EXERCISE REQUIREMENTS: Each line below from the one containing "(306, 144) = (402, 315): red" through the one containing "(329, 515) = (248, 123): red" should be output exactly as it stands, and no other line should appear.

DATA EXCERPTS:
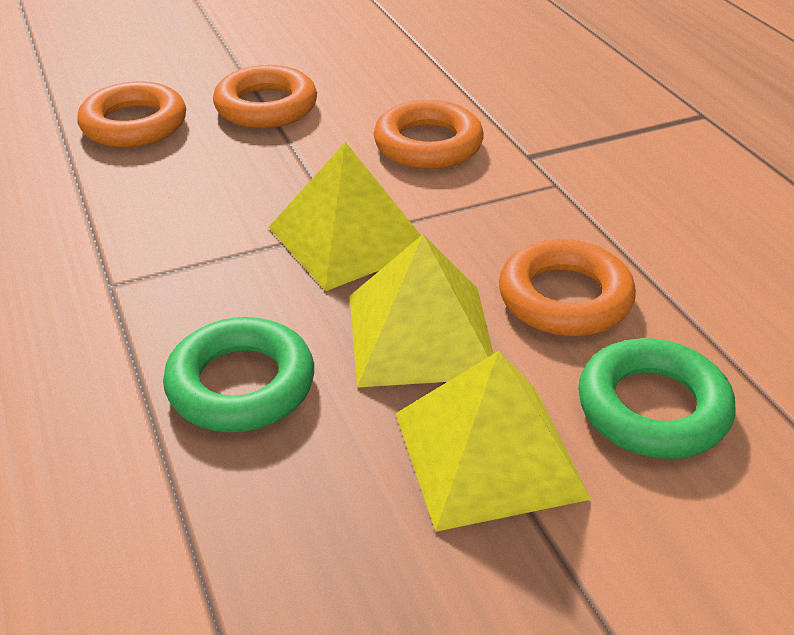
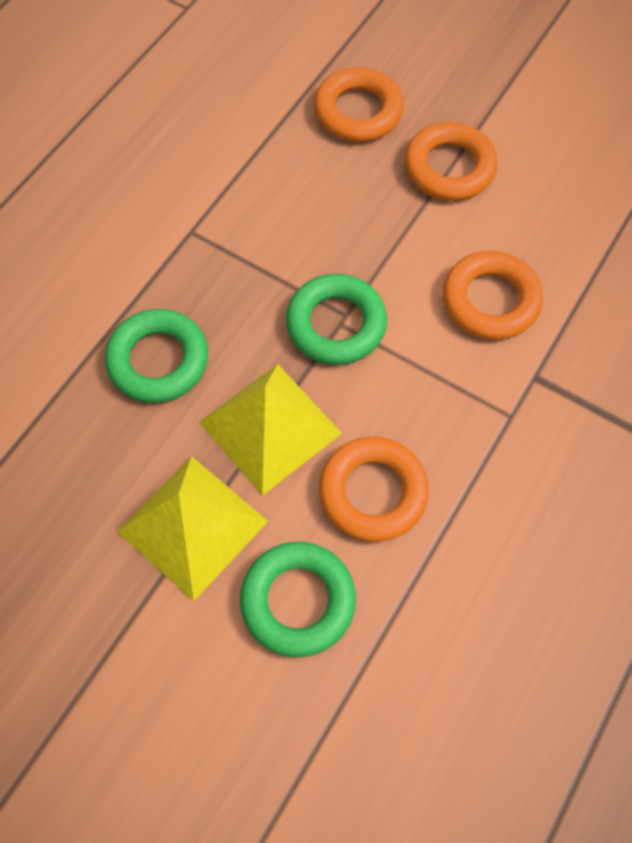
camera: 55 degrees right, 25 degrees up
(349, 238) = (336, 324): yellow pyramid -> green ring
* * *
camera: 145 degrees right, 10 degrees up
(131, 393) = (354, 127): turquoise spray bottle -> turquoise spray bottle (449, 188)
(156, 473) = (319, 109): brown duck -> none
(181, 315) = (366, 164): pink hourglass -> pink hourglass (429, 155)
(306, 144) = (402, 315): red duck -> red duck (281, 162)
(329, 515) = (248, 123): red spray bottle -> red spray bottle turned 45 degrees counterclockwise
* * *
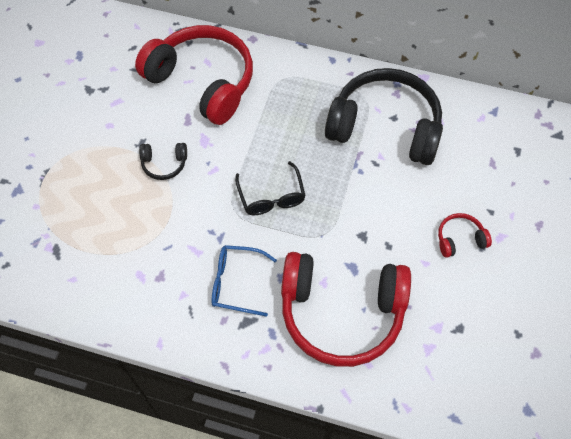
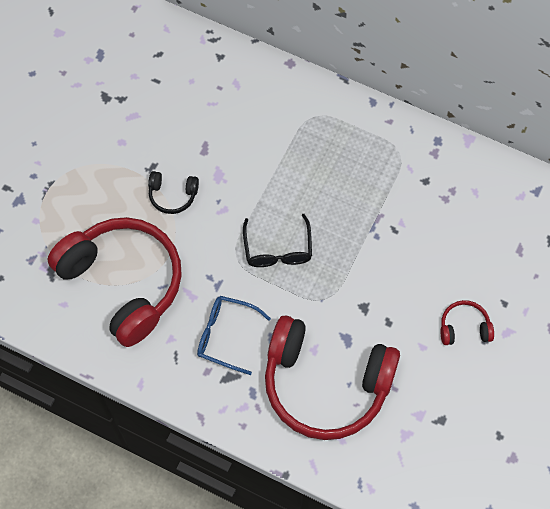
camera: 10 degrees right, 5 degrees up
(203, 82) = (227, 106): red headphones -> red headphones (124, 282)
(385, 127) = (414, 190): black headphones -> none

FINAL ANSWER:
(306, 144) = (402, 315): red duck -> red duck (281, 162)
(329, 515) = (248, 123): red spray bottle -> red spray bottle turned 45 degrees counterclockwise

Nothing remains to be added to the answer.